━━━━━ Input material ━━━━━

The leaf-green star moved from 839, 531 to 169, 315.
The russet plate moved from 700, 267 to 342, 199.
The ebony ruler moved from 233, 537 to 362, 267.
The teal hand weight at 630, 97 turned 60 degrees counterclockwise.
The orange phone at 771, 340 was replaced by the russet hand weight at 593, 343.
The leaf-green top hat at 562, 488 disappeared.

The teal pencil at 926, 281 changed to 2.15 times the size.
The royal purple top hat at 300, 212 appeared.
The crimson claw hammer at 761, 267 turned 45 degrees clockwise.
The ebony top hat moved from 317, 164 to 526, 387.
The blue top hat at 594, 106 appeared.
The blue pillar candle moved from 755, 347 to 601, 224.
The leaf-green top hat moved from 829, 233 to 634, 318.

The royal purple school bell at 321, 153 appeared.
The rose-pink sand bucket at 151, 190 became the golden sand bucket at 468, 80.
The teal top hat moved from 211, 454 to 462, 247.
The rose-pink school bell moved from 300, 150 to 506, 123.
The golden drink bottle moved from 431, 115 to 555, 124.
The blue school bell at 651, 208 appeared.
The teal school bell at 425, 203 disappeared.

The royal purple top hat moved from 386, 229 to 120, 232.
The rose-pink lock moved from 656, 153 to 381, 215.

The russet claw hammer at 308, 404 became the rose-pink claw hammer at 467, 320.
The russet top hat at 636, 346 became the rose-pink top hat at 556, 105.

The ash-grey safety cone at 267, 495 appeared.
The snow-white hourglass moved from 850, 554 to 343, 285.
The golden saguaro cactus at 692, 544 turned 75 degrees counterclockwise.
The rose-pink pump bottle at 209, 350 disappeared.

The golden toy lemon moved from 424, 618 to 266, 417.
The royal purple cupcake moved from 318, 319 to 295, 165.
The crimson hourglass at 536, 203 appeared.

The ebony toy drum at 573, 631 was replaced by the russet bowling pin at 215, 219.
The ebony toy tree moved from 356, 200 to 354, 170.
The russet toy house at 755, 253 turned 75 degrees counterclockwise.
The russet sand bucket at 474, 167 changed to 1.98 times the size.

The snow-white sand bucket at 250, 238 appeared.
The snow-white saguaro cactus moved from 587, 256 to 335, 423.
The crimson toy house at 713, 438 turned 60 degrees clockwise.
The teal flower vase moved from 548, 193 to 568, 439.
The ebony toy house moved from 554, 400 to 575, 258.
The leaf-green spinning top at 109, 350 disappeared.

━━━━━

## Task to complete
Reply with one number: the count of lines in the entries that include the word "weight".

## Response
2